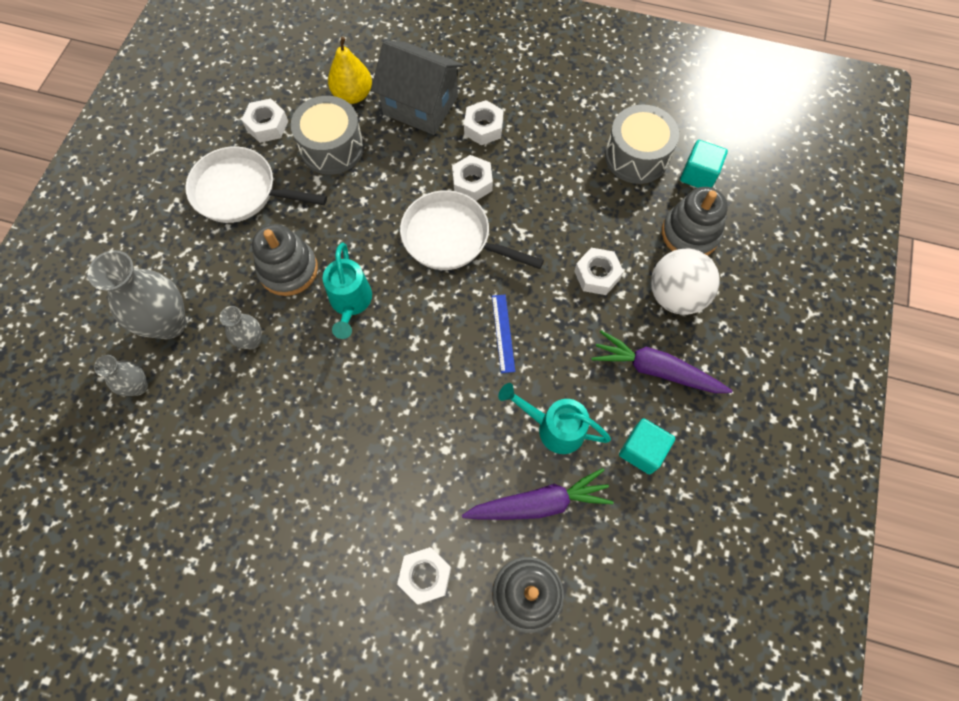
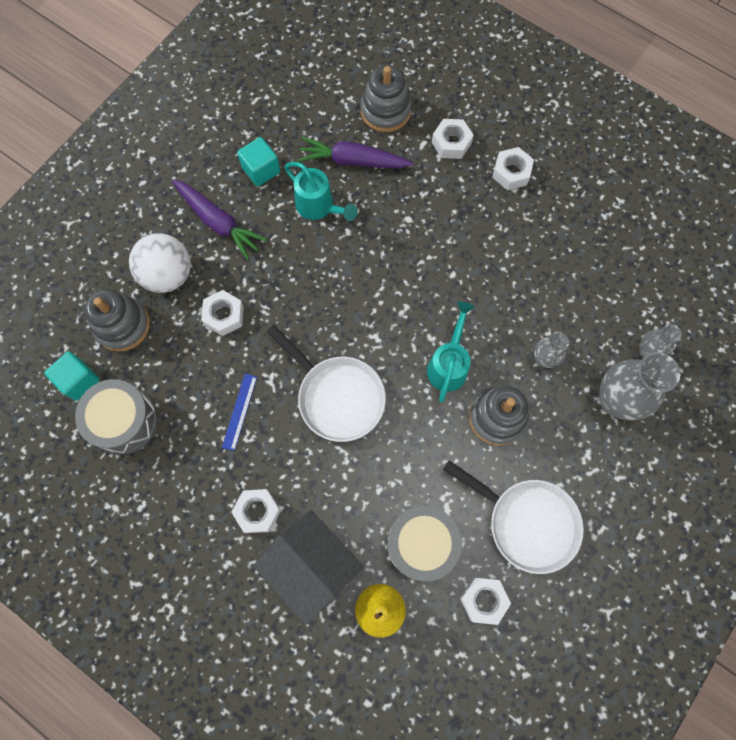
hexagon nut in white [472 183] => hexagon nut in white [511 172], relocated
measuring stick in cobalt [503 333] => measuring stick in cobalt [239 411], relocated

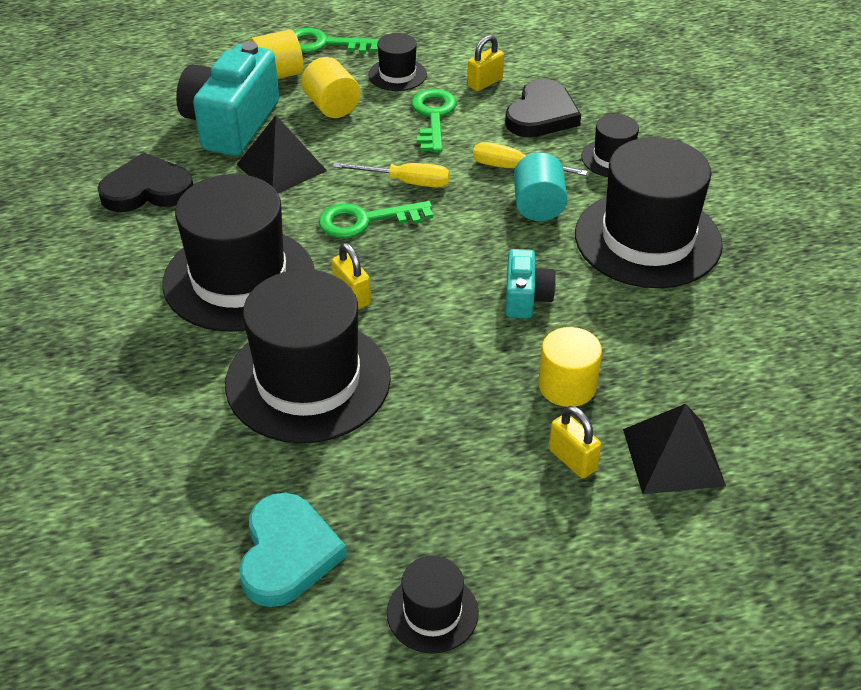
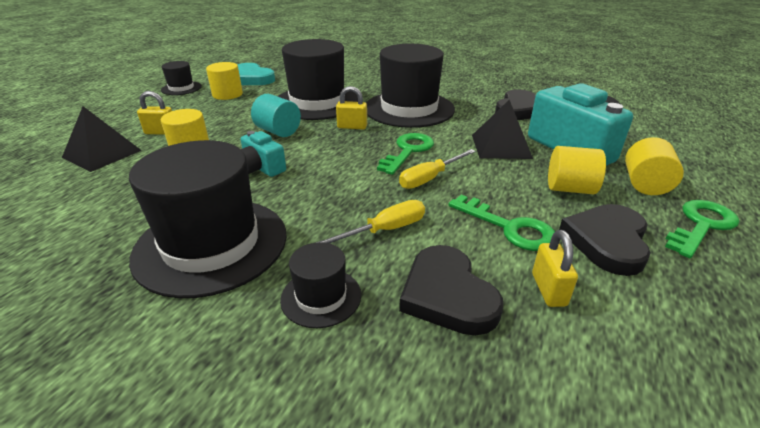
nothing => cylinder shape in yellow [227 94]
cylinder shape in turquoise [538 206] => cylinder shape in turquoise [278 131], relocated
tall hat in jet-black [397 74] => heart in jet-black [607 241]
------------------------------
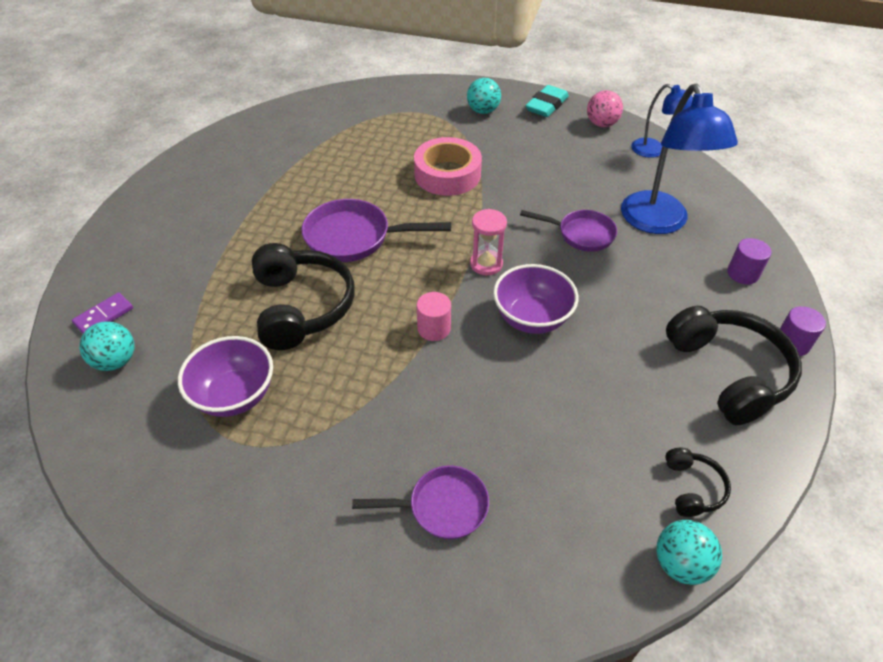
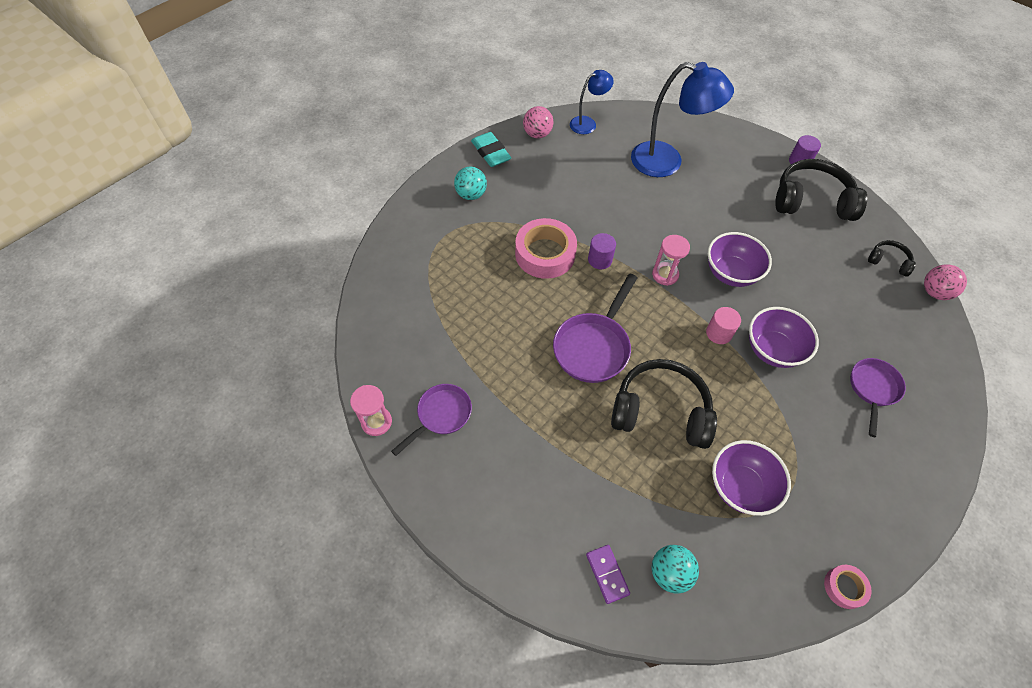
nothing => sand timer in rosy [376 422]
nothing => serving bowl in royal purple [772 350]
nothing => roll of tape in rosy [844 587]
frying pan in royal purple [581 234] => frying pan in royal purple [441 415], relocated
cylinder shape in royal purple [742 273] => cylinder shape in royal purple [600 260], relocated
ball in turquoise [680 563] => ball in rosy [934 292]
------------------------------
» **Exercise description**: From the entries, report each line that includes the word "royal".

» **Solution below**:
nothing => serving bowl in royal purple [772 350]
frying pan in royal purple [581 234] => frying pan in royal purple [441 415], relocated
cylinder shape in royal purple [742 273] => cylinder shape in royal purple [600 260], relocated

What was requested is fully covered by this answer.